= What you should do =
Among the entries below, one line contains "shifted: dice (blue)" and another contains "rotated: heart (turquoise)". Transcribe those two lines and every line between them, exactly.

= Data in this exercise =
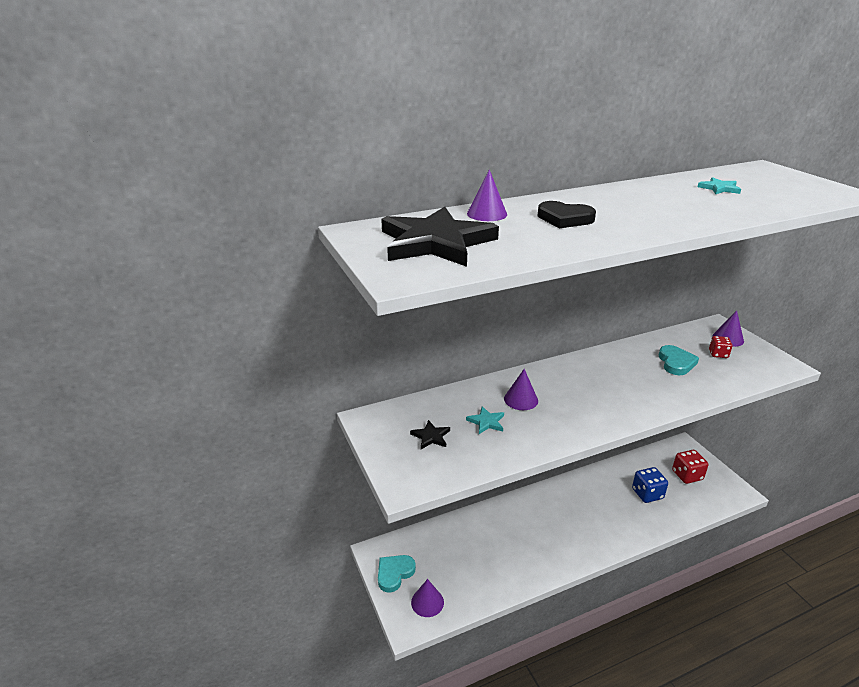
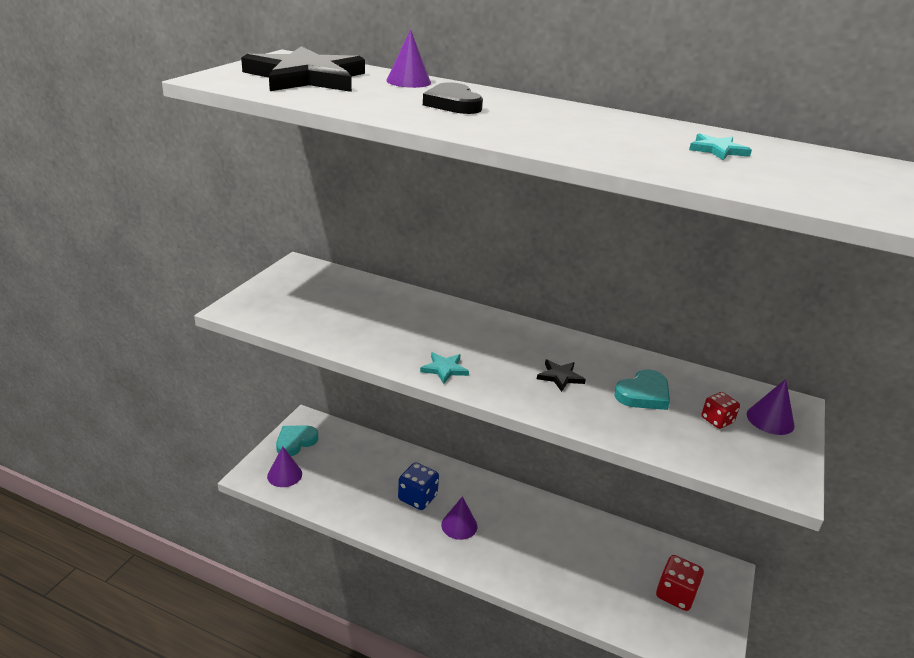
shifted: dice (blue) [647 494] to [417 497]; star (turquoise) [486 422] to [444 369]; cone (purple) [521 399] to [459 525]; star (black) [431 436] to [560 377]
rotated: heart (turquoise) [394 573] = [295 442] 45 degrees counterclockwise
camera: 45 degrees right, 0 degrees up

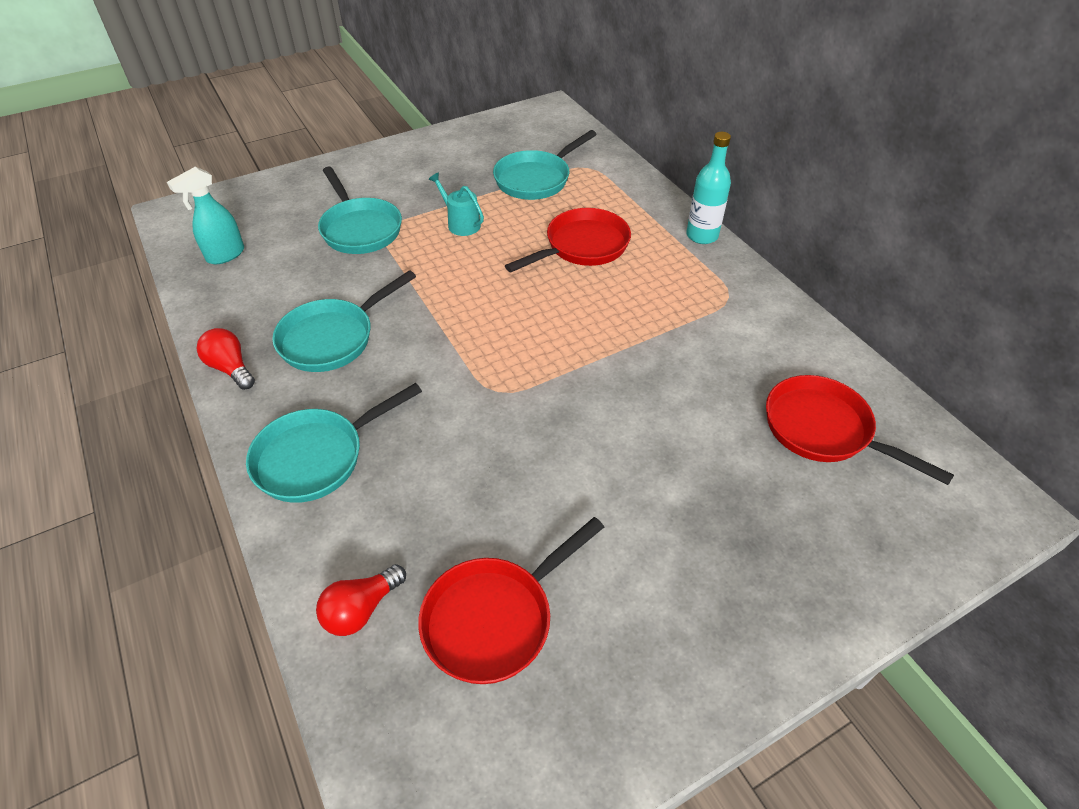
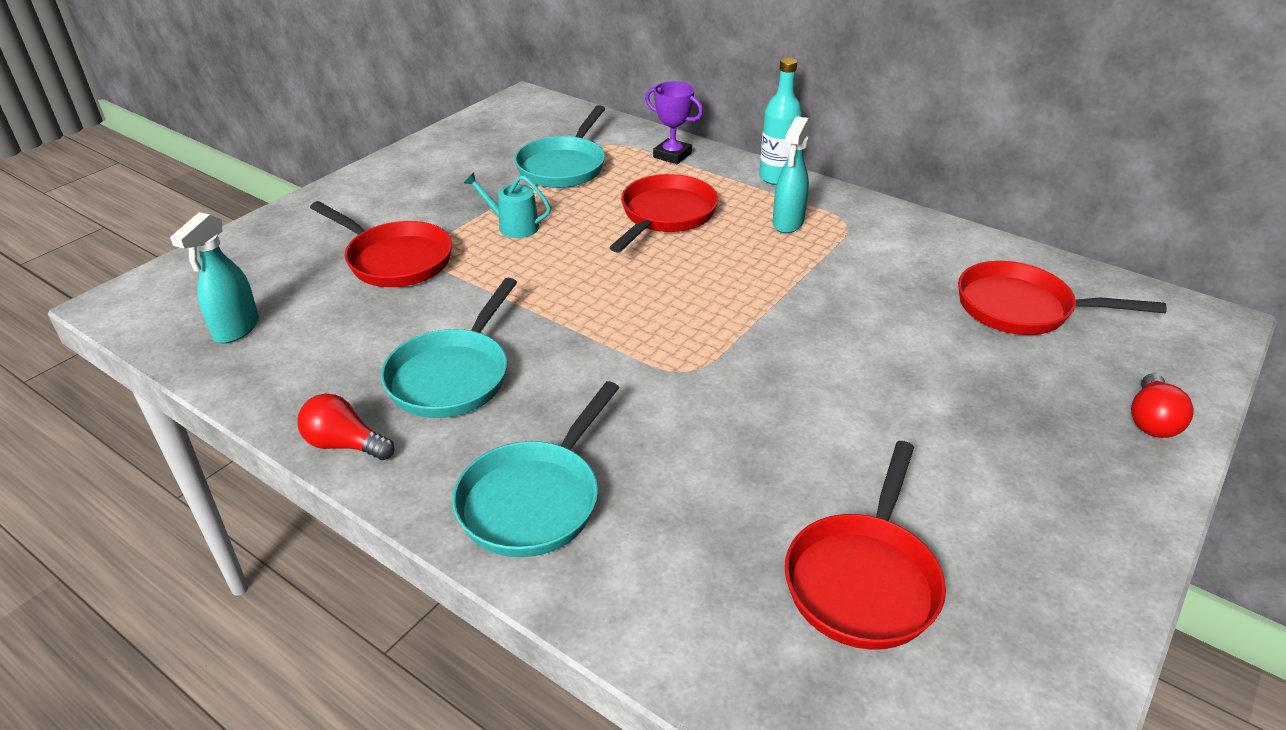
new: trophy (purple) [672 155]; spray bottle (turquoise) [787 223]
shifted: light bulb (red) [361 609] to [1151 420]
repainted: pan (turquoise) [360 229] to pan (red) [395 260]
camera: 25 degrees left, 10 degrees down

==

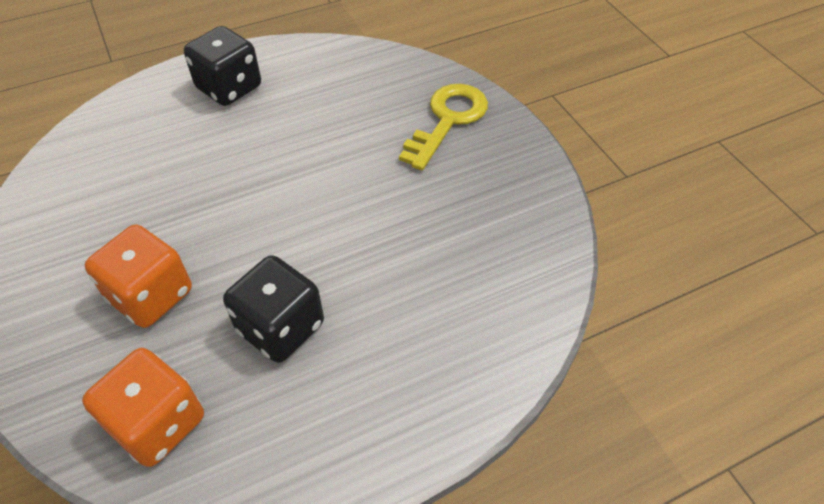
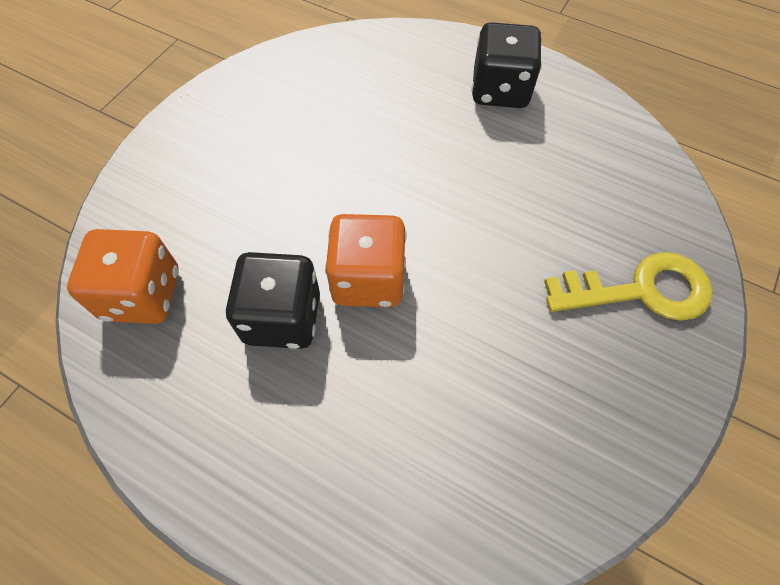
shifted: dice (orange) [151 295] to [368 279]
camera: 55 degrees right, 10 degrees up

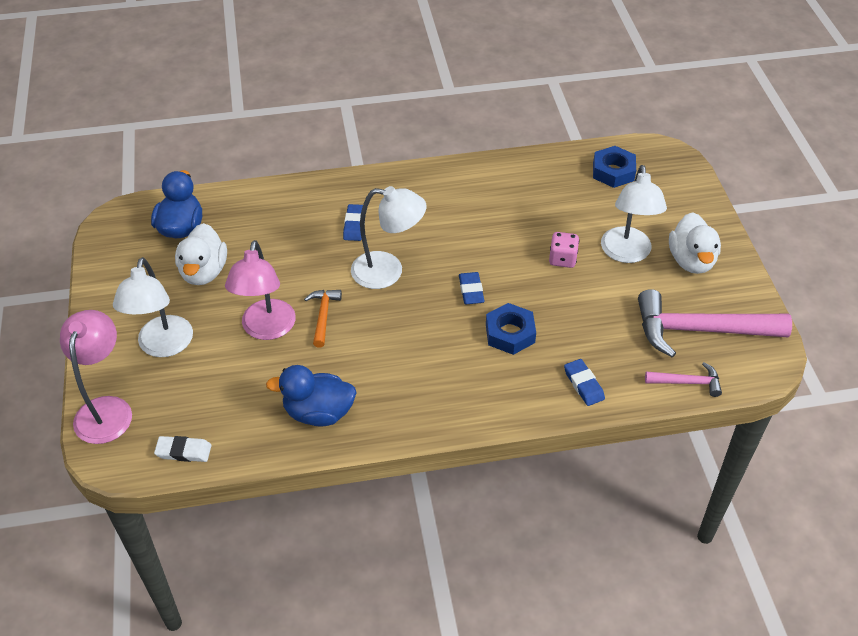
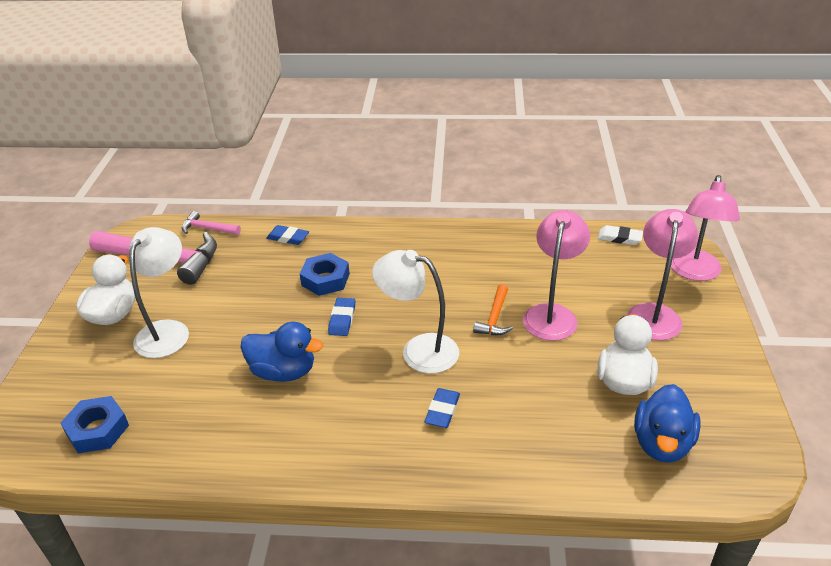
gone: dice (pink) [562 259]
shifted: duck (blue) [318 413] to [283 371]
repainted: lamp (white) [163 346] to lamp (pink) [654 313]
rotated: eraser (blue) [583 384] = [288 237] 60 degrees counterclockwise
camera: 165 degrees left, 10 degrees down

--

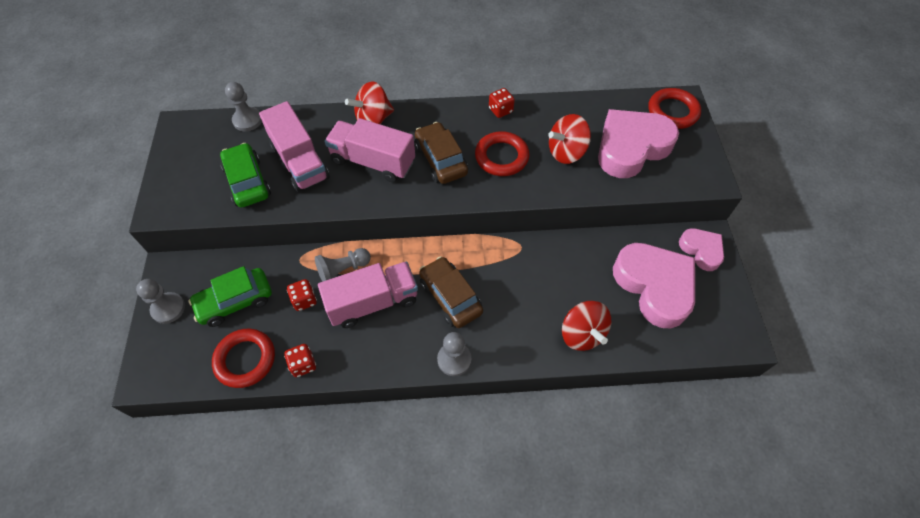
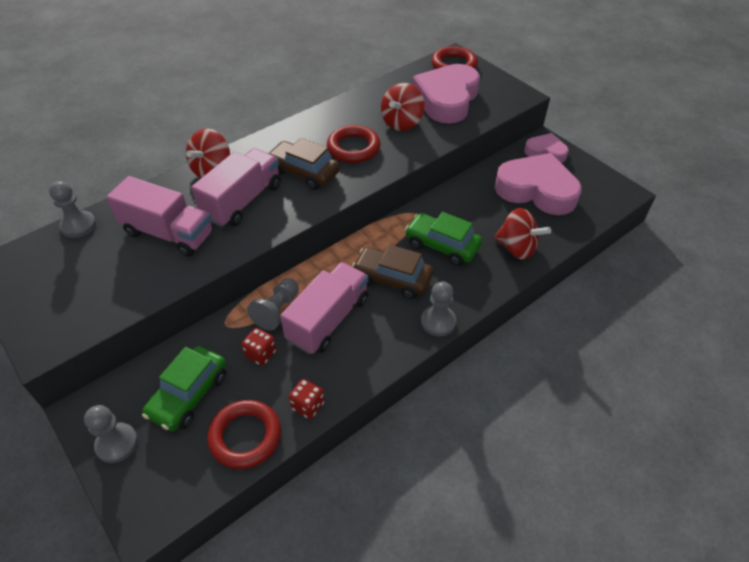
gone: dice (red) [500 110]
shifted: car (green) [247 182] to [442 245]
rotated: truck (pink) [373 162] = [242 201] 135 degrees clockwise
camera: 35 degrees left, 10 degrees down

= Written response =
shifted: dice (blue) [647 494] to [417 497]; star (turquoise) [486 422] to [444 369]; cone (purple) [521 399] to [459 525]; star (black) [431 436] to [560 377]
rotated: heart (turquoise) [394 573] = [295 442] 45 degrees counterclockwise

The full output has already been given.